Provided material Start Marker

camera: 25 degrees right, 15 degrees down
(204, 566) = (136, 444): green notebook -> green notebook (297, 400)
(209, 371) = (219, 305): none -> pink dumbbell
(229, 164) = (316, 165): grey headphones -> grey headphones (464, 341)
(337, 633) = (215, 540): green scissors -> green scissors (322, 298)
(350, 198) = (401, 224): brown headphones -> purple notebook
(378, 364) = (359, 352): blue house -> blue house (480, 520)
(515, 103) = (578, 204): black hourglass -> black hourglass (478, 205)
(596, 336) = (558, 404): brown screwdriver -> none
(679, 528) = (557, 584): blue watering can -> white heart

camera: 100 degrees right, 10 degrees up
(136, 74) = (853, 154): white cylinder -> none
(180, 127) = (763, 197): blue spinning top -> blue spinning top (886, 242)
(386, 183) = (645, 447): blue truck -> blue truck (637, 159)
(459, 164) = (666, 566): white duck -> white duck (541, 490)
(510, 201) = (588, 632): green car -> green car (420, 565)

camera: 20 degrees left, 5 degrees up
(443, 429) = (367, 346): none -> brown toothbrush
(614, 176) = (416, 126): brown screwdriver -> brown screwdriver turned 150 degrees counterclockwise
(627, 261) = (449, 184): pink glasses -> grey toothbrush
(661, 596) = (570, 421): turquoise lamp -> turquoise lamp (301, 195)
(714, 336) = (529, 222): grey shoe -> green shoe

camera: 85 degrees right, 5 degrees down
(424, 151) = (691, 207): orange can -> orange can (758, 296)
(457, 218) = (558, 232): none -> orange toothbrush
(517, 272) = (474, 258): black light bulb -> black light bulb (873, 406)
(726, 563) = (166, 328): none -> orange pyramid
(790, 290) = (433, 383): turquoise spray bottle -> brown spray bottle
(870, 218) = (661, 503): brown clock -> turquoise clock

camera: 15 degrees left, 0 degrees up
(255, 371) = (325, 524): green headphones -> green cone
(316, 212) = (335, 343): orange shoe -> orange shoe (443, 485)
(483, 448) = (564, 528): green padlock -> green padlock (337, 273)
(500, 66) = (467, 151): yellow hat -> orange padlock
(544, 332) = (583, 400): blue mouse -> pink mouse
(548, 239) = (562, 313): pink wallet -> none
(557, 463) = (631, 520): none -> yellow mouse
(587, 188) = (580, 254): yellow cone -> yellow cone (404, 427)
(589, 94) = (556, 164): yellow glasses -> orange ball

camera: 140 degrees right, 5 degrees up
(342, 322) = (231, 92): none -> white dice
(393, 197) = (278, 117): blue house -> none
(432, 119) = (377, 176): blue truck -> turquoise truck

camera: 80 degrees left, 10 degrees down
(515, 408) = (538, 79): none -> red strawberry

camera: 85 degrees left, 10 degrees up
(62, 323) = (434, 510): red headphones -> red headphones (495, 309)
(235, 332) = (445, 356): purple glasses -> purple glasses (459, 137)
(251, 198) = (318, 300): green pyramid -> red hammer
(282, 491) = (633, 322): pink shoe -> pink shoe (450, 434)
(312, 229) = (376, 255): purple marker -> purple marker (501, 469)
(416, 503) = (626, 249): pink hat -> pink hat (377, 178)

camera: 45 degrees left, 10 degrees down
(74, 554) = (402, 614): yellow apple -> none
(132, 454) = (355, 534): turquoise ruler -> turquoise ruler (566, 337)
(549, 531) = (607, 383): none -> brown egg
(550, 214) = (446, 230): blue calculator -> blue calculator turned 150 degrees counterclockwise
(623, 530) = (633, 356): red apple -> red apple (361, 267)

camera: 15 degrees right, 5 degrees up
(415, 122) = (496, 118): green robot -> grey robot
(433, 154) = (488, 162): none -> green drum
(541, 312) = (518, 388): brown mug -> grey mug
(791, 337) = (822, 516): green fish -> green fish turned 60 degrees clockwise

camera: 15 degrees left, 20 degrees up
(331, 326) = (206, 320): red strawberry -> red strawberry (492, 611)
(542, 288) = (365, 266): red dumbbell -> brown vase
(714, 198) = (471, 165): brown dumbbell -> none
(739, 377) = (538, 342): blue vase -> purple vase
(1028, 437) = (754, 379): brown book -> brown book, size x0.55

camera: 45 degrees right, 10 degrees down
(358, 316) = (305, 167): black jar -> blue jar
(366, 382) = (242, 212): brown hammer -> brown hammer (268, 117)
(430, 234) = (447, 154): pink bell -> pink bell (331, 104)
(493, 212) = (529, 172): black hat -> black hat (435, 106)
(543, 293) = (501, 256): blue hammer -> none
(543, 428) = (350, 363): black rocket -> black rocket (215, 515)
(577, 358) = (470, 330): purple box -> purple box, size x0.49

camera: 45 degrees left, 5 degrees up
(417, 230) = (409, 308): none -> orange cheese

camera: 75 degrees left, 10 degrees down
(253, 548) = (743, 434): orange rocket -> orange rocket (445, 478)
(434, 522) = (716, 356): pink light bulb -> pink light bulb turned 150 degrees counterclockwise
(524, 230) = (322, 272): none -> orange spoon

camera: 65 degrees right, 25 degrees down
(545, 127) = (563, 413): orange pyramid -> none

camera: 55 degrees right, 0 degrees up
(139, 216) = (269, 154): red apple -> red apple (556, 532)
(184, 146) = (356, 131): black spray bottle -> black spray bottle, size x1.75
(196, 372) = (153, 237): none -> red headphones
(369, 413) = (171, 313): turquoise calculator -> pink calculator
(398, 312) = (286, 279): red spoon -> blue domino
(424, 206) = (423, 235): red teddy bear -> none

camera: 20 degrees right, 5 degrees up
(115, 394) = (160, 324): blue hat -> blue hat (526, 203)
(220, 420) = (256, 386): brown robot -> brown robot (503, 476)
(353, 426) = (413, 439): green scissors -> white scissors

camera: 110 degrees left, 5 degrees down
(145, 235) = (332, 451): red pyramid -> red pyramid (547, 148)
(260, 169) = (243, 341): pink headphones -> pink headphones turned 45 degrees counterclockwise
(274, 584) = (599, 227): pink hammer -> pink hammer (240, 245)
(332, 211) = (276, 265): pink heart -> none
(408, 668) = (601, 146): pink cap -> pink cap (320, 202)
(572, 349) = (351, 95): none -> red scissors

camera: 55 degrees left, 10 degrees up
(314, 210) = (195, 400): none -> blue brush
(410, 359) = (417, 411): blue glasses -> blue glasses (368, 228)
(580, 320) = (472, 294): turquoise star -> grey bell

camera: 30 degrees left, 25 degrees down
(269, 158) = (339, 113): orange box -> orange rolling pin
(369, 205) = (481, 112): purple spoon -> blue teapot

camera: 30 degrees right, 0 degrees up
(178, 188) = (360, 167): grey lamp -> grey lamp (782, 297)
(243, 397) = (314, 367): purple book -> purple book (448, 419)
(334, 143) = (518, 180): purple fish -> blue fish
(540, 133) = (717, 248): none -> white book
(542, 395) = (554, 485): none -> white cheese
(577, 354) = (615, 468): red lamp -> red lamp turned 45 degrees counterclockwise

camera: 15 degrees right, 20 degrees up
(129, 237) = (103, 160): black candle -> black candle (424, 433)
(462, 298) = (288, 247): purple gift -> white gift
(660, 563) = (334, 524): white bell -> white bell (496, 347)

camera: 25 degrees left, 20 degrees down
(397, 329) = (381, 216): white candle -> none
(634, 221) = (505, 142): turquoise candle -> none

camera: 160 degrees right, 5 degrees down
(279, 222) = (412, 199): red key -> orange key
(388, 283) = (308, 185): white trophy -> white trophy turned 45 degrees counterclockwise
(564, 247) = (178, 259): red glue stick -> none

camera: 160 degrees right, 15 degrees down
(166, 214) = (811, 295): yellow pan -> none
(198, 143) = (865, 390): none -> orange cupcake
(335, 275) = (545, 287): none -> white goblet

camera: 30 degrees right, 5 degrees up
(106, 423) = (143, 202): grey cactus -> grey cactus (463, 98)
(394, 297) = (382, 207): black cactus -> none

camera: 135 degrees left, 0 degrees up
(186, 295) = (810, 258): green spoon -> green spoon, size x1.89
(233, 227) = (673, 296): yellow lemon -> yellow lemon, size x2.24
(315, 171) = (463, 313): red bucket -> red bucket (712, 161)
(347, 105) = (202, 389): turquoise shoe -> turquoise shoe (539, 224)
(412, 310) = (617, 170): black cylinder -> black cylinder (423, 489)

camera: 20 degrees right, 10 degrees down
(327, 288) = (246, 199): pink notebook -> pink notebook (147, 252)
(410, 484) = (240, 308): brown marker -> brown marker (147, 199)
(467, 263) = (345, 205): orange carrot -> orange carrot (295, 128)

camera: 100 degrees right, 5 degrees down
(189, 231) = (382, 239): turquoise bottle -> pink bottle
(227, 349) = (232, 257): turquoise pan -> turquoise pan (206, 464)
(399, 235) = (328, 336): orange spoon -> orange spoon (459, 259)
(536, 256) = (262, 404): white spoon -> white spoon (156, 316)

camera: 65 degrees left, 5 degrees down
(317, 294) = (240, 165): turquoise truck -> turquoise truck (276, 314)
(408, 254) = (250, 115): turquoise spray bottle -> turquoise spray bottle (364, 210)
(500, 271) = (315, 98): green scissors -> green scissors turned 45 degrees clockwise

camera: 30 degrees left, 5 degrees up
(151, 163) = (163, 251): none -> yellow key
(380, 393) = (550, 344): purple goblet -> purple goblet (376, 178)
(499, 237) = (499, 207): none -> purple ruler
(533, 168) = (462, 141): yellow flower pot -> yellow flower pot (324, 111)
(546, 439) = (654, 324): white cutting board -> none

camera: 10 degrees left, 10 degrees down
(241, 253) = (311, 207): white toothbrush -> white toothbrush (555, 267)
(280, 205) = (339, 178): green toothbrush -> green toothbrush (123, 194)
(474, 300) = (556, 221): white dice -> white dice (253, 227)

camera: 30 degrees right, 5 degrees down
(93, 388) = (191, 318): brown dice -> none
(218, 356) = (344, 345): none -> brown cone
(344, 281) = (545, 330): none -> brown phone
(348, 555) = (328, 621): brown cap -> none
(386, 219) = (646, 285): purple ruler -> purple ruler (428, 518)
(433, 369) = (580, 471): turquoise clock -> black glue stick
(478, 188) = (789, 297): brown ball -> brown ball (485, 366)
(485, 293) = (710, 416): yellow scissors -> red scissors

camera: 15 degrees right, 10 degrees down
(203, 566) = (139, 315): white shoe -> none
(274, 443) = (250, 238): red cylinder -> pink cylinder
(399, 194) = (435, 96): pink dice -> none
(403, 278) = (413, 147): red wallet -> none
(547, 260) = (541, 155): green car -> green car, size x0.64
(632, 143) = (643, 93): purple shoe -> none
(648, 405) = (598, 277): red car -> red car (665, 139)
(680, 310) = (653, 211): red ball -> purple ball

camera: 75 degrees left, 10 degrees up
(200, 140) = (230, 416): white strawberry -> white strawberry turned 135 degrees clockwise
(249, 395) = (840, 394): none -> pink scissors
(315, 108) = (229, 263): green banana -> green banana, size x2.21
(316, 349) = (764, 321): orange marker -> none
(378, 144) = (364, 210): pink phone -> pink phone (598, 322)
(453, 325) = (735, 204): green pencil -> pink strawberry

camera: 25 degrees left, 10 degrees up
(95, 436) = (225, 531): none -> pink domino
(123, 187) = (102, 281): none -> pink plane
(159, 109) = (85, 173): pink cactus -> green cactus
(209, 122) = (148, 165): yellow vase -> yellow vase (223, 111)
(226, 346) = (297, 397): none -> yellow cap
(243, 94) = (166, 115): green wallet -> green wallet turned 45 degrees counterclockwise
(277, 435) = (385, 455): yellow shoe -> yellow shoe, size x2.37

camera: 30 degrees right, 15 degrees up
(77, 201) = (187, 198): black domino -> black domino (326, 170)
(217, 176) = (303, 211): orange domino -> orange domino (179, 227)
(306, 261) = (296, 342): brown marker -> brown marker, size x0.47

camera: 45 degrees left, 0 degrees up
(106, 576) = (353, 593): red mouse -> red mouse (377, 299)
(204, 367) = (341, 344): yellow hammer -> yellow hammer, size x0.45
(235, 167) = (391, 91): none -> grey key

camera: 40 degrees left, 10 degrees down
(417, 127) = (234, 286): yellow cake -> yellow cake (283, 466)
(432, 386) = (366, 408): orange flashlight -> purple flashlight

Provided material End Marker

Exercise objective: Print, please, the lines above from the very first through the one that holds "(510, 201) = (588, 632): green", both included, word for word and with nothing else.

Written answer:
camera: 25 degrees right, 15 degrees down
(204, 566) = (136, 444): green notebook -> green notebook (297, 400)
(209, 371) = (219, 305): none -> pink dumbbell
(229, 164) = (316, 165): grey headphones -> grey headphones (464, 341)
(337, 633) = (215, 540): green scissors -> green scissors (322, 298)
(350, 198) = (401, 224): brown headphones -> purple notebook
(378, 364) = (359, 352): blue house -> blue house (480, 520)
(515, 103) = (578, 204): black hourglass -> black hourglass (478, 205)
(596, 336) = (558, 404): brown screwdriver -> none
(679, 528) = (557, 584): blue watering can -> white heart

camera: 100 degrees right, 10 degrees up
(136, 74) = (853, 154): white cylinder -> none
(180, 127) = (763, 197): blue spinning top -> blue spinning top (886, 242)
(386, 183) = (645, 447): blue truck -> blue truck (637, 159)
(459, 164) = (666, 566): white duck -> white duck (541, 490)
(510, 201) = (588, 632): green car -> green car (420, 565)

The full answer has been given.